BEGIN

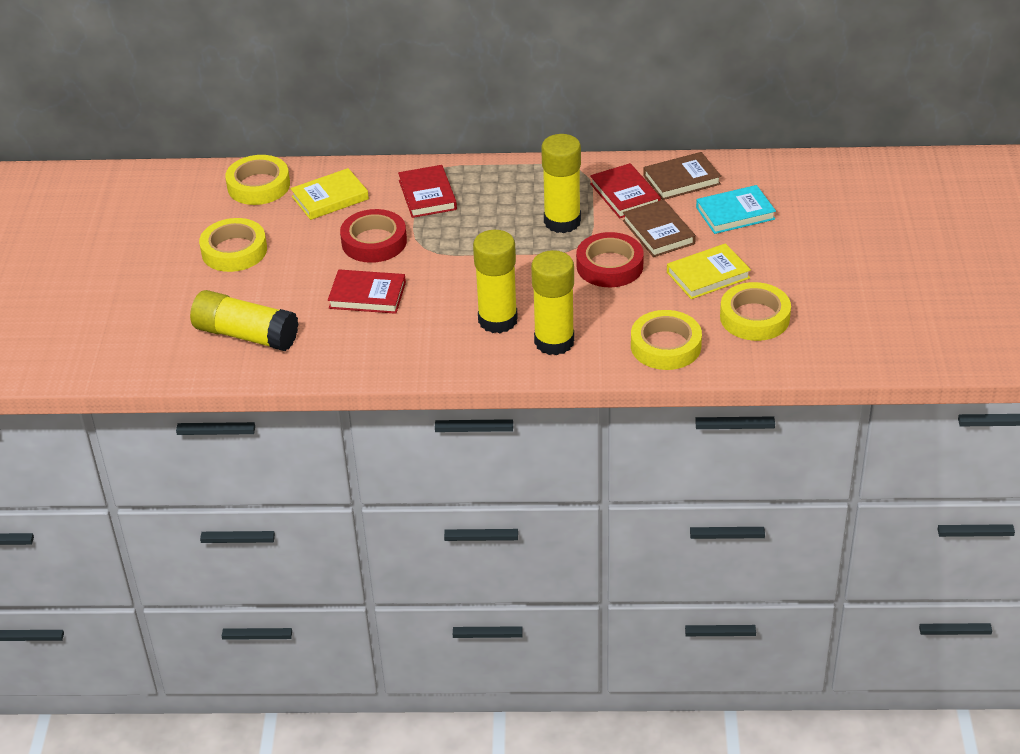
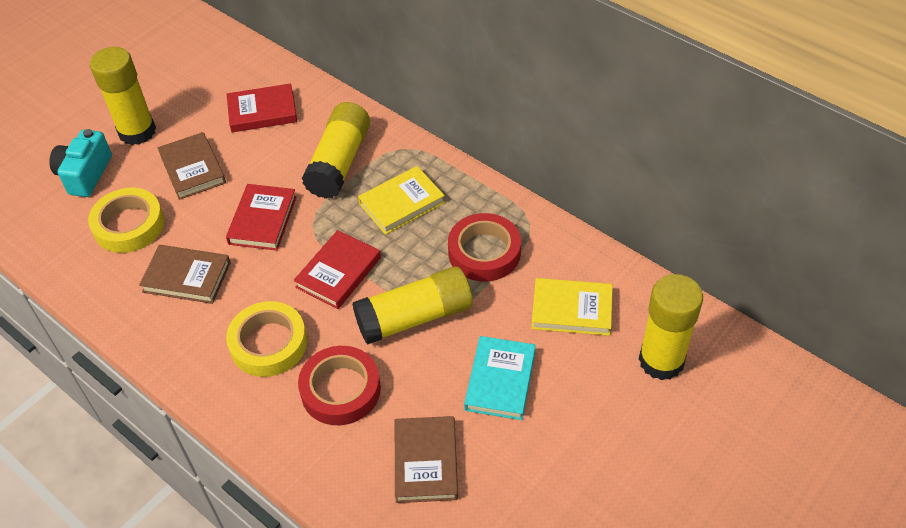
brown book: 2 -> 3
turquoise camera: 0 -> 1
yellow tape: 4 -> 2

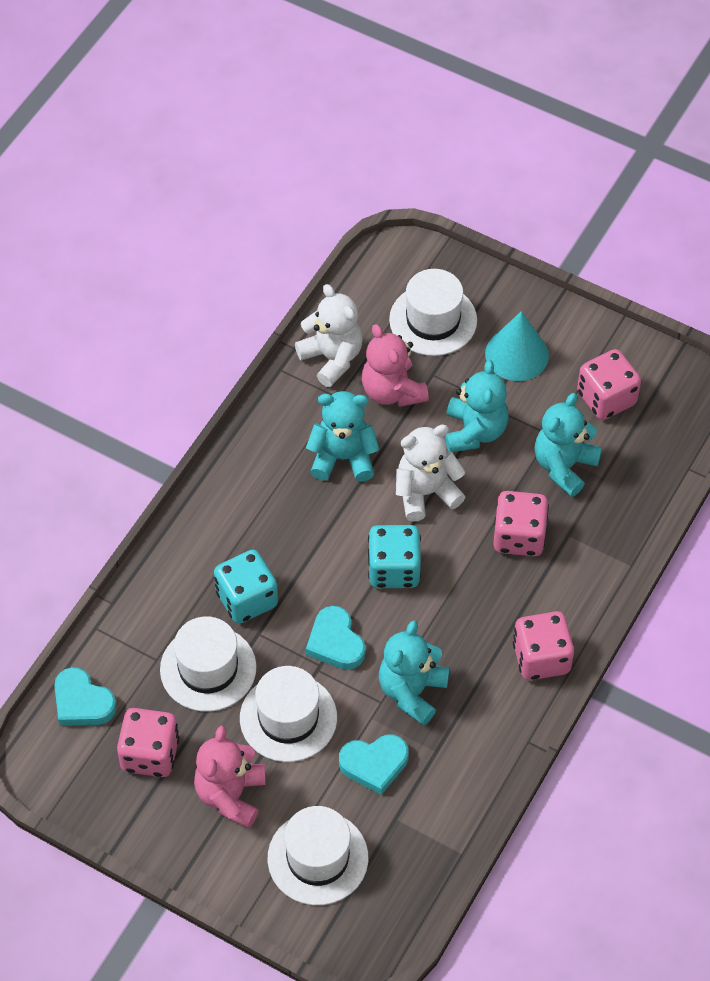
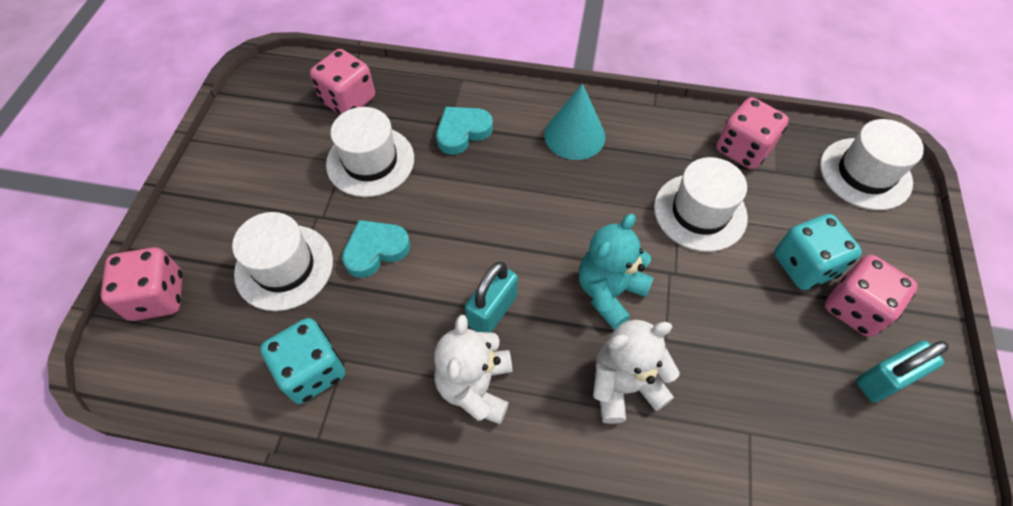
pink teddy bear: 2 -> 0
turquoise heart: 3 -> 2
turquoise padlock: 0 -> 2
turquoise teddy bear: 4 -> 1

END

Aim of the task
Report, from the entries above, each line where "turquoise" is found.

Response area
turquoise camera: 0 -> 1
turquoise heart: 3 -> 2
turquoise padlock: 0 -> 2
turquoise teddy bear: 4 -> 1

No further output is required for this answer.